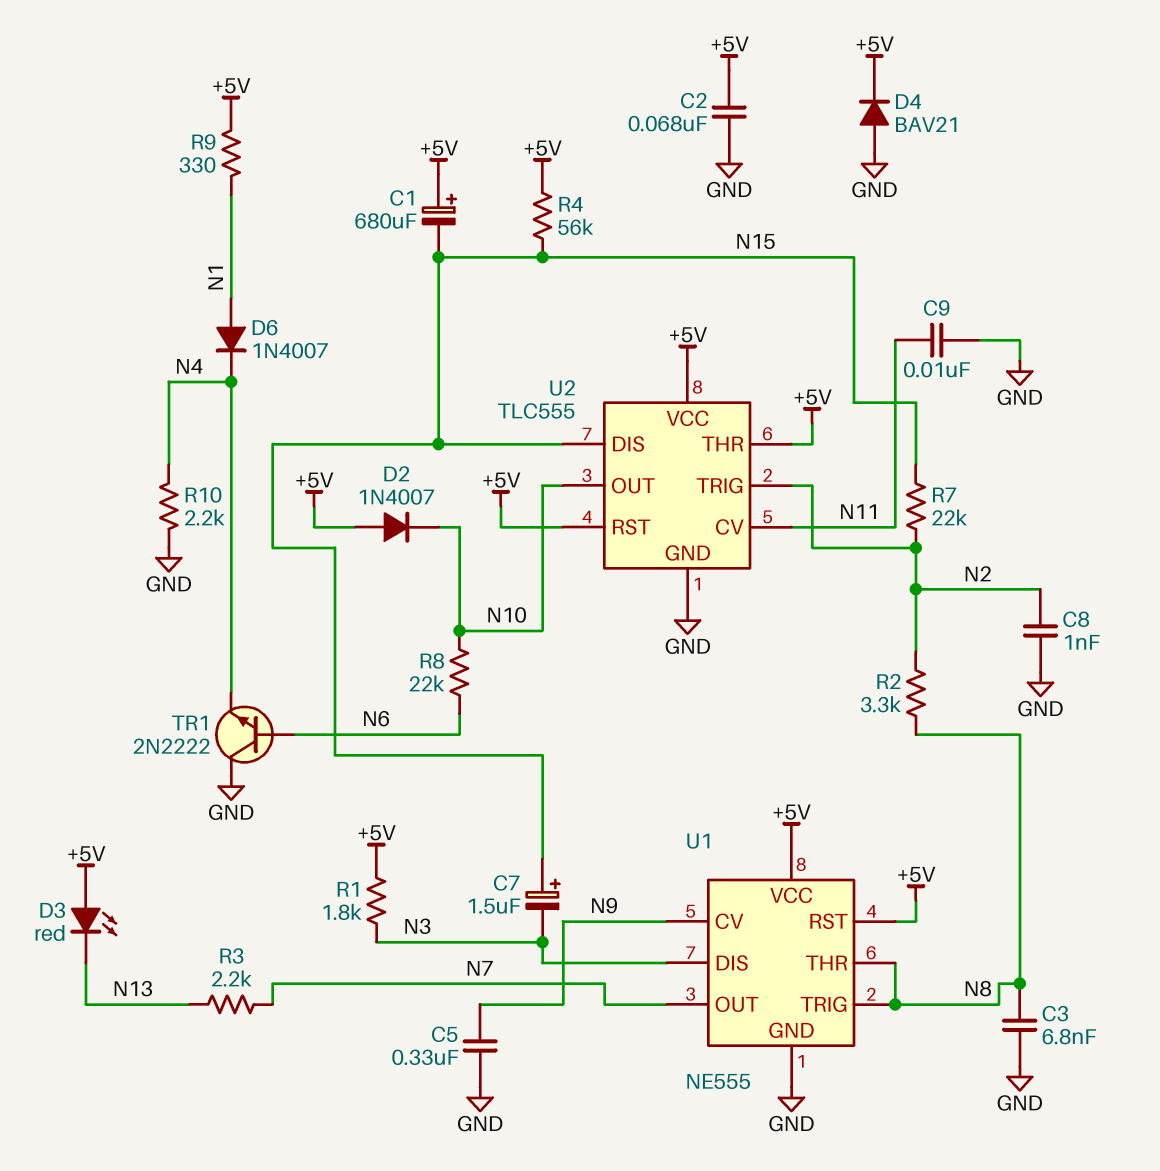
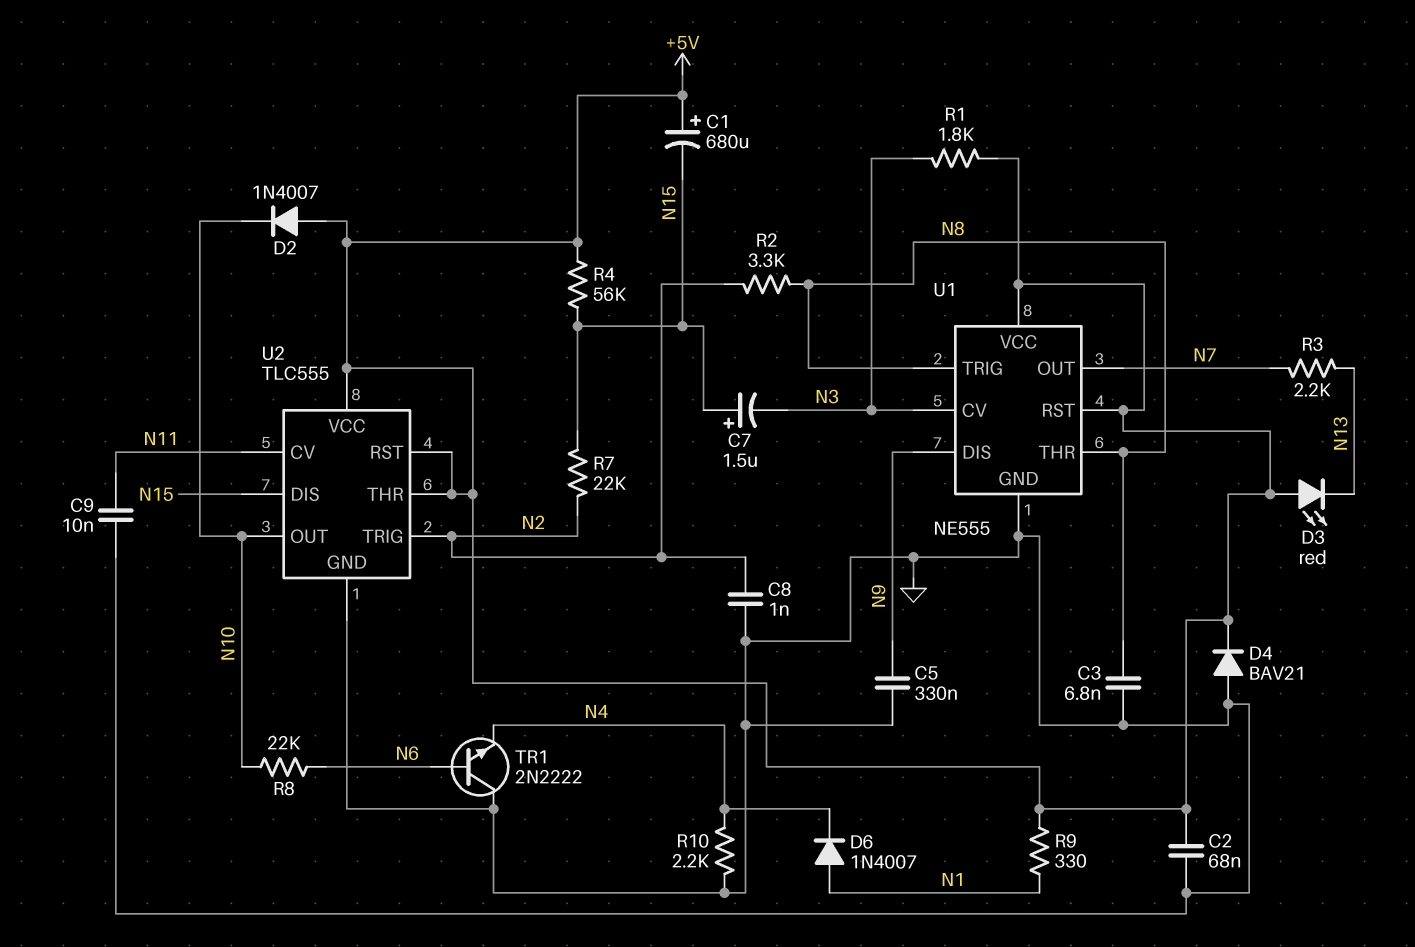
U1 pin CV: N9 -> N3
U1 pin DIS: N3 -> N9

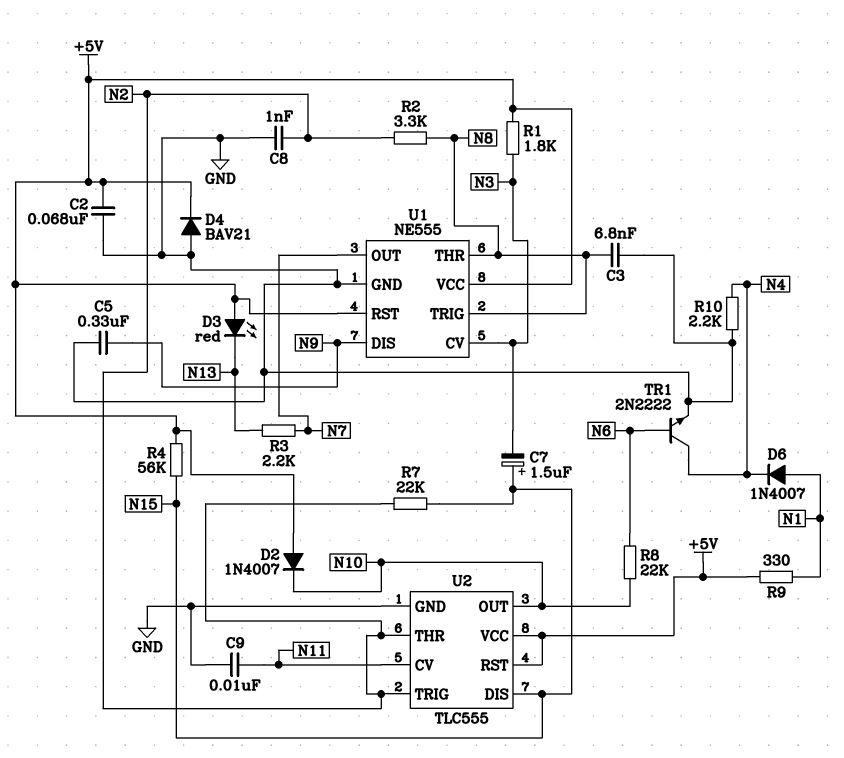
C1: 680uF (plus +5V, minus N15) -> none
TR1: NPN 2N2222 (B N6, C GND, E N4) -> NPN 2N2222 (B N6, C N4, E GND)
U2 pin THR: +5V -> N2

§ **What is being asked**
From the line containing "TR1: NPN 2N2222" to the final line of the data above, transcribe every line exactly and nothing more.

§ **Answer to the problem**
TR1: NPN 2N2222 (B N6, C GND, E N4) -> NPN 2N2222 (B N6, C N4, E GND)
U2 pin THR: +5V -> N2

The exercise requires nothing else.